[Records from a dataset]

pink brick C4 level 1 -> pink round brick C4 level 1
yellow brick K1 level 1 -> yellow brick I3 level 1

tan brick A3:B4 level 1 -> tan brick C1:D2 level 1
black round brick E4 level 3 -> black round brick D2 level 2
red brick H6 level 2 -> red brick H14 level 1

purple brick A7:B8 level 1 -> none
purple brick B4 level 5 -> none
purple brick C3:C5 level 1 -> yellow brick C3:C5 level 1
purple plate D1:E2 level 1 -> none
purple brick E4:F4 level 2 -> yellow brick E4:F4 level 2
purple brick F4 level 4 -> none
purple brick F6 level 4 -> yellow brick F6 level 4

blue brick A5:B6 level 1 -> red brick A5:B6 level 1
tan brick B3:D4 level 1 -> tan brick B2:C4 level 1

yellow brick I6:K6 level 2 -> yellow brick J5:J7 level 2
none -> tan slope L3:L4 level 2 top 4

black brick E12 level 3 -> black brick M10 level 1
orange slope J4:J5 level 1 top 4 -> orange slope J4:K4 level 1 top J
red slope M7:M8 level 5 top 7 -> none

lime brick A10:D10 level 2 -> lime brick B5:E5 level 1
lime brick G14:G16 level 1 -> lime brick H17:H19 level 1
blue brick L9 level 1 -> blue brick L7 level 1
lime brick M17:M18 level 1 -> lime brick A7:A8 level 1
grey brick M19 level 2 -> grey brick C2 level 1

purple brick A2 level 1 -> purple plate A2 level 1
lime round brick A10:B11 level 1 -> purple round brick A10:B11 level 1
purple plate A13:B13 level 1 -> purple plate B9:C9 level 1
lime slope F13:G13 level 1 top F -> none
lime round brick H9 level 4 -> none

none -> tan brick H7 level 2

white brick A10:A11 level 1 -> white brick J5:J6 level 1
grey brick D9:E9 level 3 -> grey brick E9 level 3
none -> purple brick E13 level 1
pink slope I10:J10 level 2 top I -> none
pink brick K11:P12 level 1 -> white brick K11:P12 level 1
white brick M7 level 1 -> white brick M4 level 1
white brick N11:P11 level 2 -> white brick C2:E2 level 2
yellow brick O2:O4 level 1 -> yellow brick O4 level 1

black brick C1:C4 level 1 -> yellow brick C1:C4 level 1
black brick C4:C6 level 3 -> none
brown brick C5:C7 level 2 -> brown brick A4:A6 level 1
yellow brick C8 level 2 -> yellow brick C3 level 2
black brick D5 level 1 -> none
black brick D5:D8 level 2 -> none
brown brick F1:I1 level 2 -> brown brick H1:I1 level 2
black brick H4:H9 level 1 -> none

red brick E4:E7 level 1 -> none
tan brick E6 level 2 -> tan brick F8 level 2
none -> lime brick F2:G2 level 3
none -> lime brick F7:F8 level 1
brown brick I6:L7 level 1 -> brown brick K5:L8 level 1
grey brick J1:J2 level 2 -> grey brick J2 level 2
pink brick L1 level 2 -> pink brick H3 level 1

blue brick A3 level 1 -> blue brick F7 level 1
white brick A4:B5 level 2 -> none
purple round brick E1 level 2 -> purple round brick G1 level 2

_EXERCISE GOAL_
Number of lines above with the word "plate": supply it alone.

_OUTPUT FOR THIS TASK_
3